Work to complete: Transcribe exactly, and only, the lines that fall between the line containing "PIXELS3: SK6812 -> WS2813" and the last line of the material, both ends included, omitting any pictures.

::::::

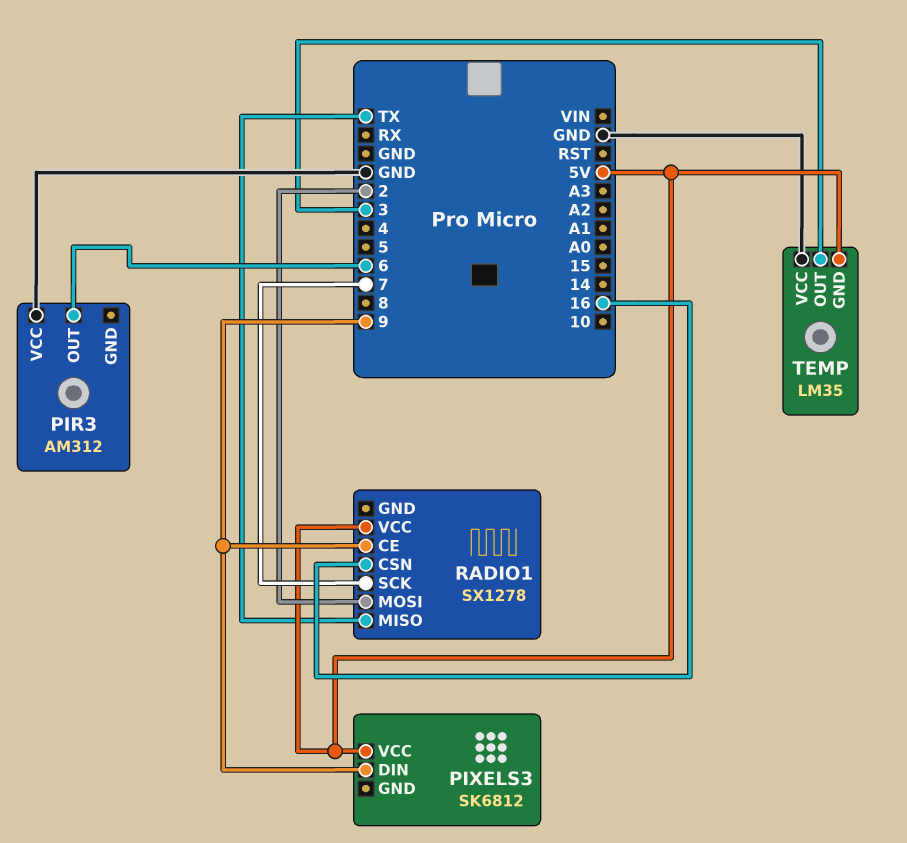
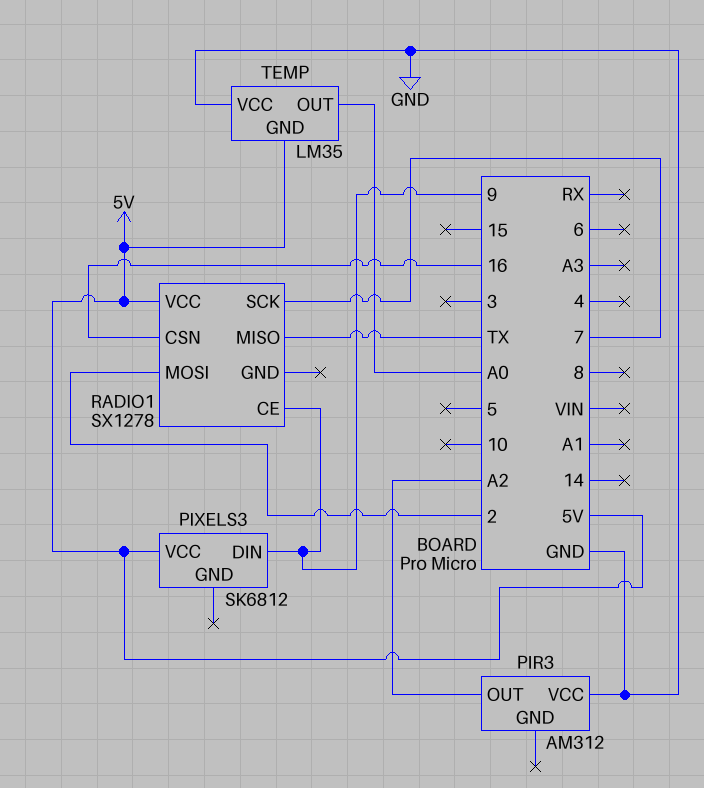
PIR3 pin OUT: 6 -> A2
TEMP pin OUT: 3 -> A0

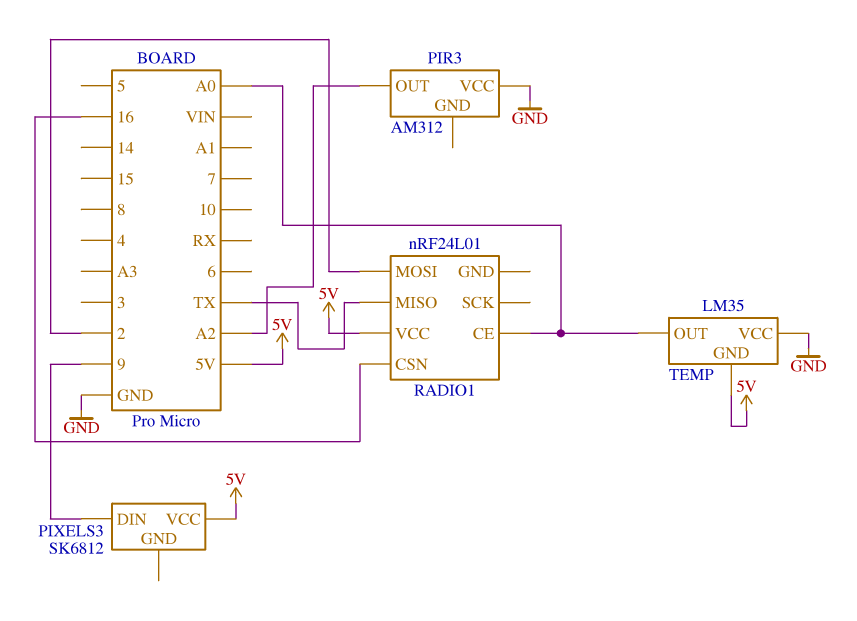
RADIO1: SX1278 -> nRF24L01
RADIO1 pin CE: 9 -> A0
RADIO1 pin SCK: 7 -> none

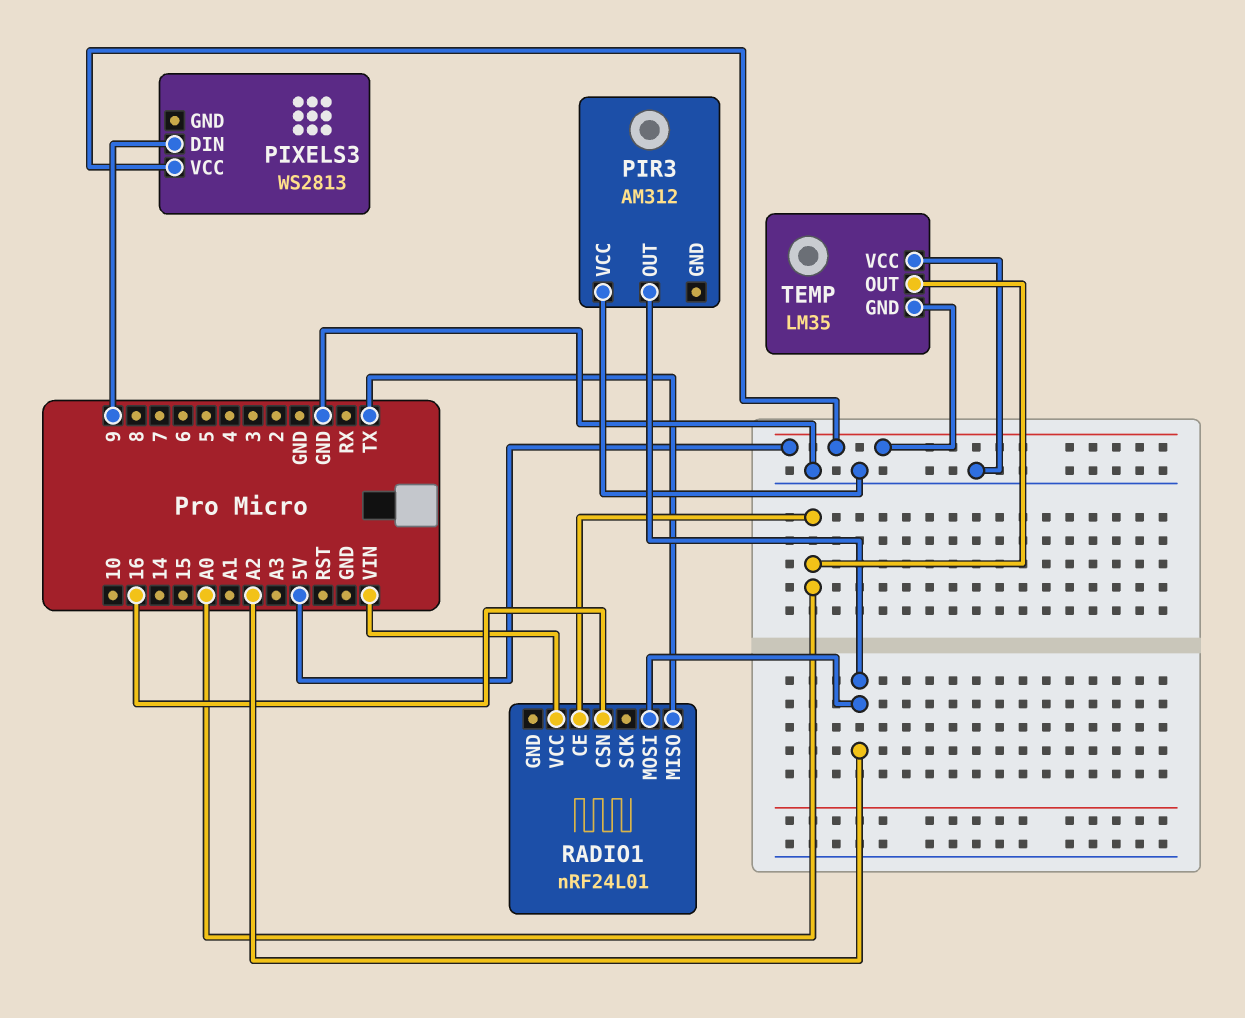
PIXELS3: SK6812 -> WS2813
RADIO1 pin MOSI: 2 -> A2
RADIO1 pin VCC: 5V -> VIN

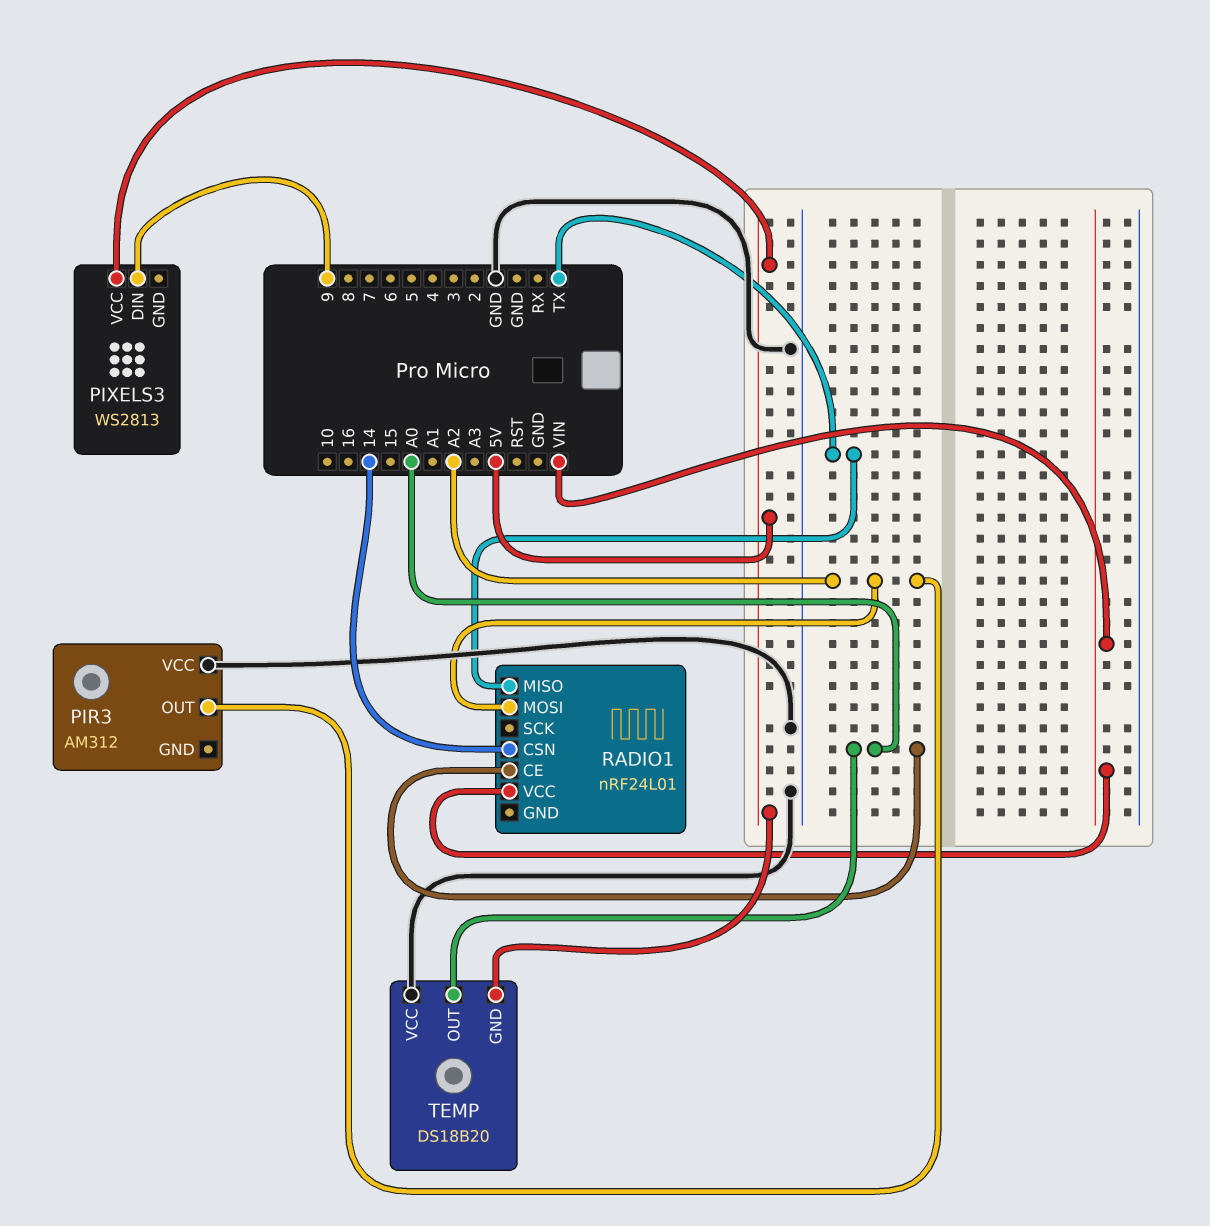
RADIO1 pin CSN: 16 -> 14
TEMP: LM35 -> DS18B20

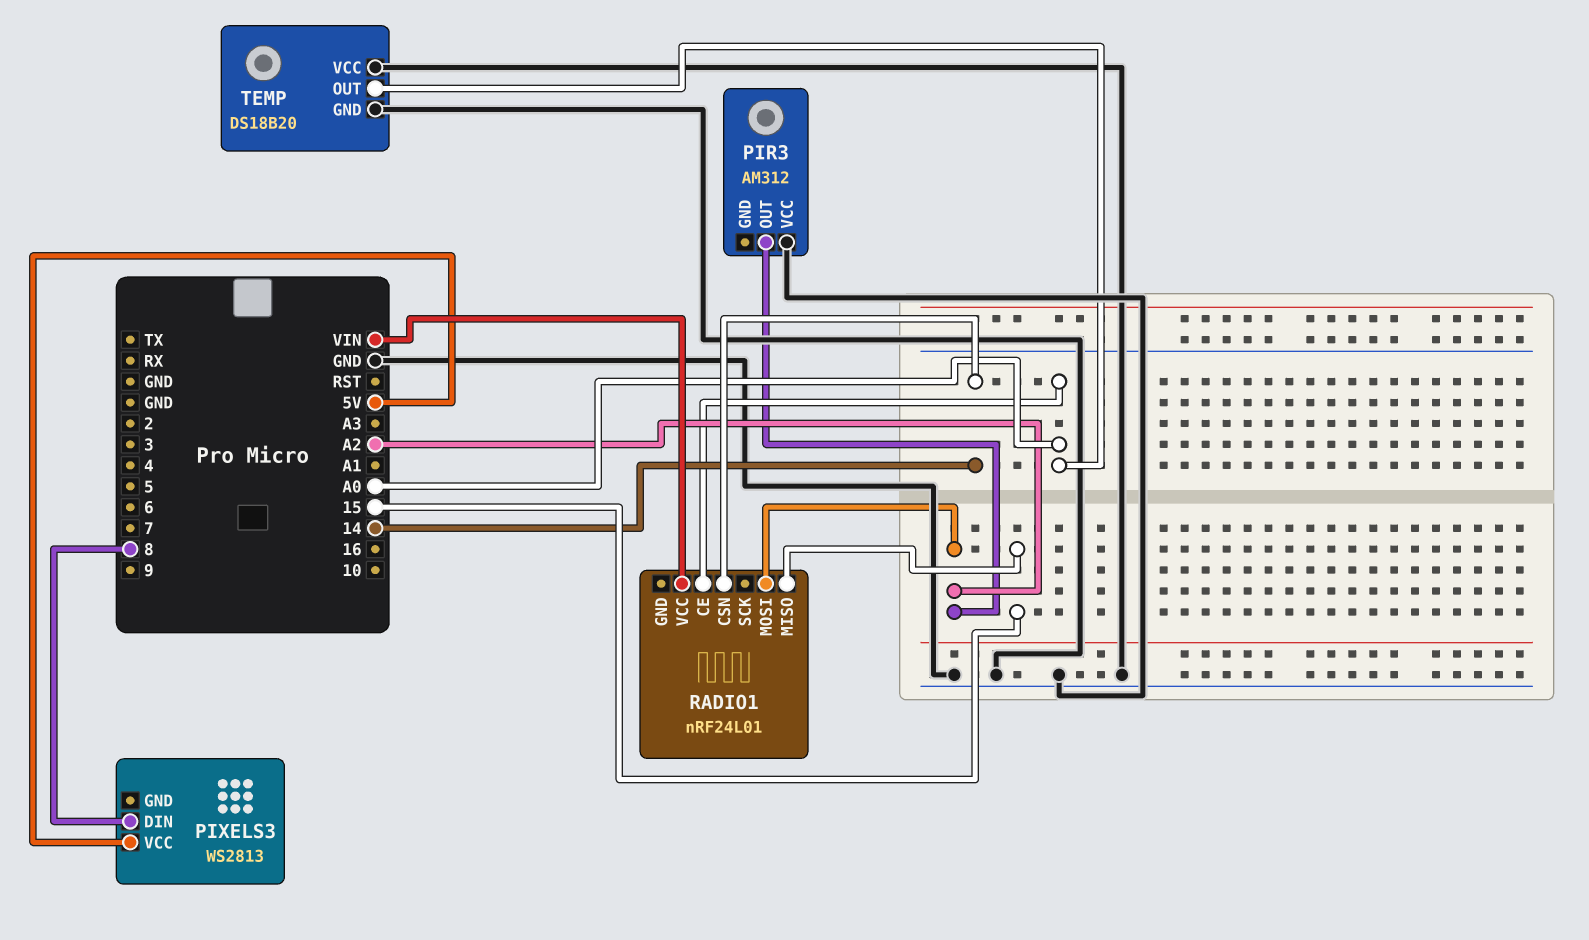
PIXELS3 pin DIN: 9 -> 8
RADIO1 pin MISO: TX -> 15
TEMP pin GND: 5V -> GND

::::::

Written answer:
PIXELS3: SK6812 -> WS2813
RADIO1 pin MOSI: 2 -> A2
RADIO1 pin VCC: 5V -> VIN

RADIO1 pin CSN: 16 -> 14
TEMP: LM35 -> DS18B20

PIXELS3 pin DIN: 9 -> 8
RADIO1 pin MISO: TX -> 15
TEMP pin GND: 5V -> GND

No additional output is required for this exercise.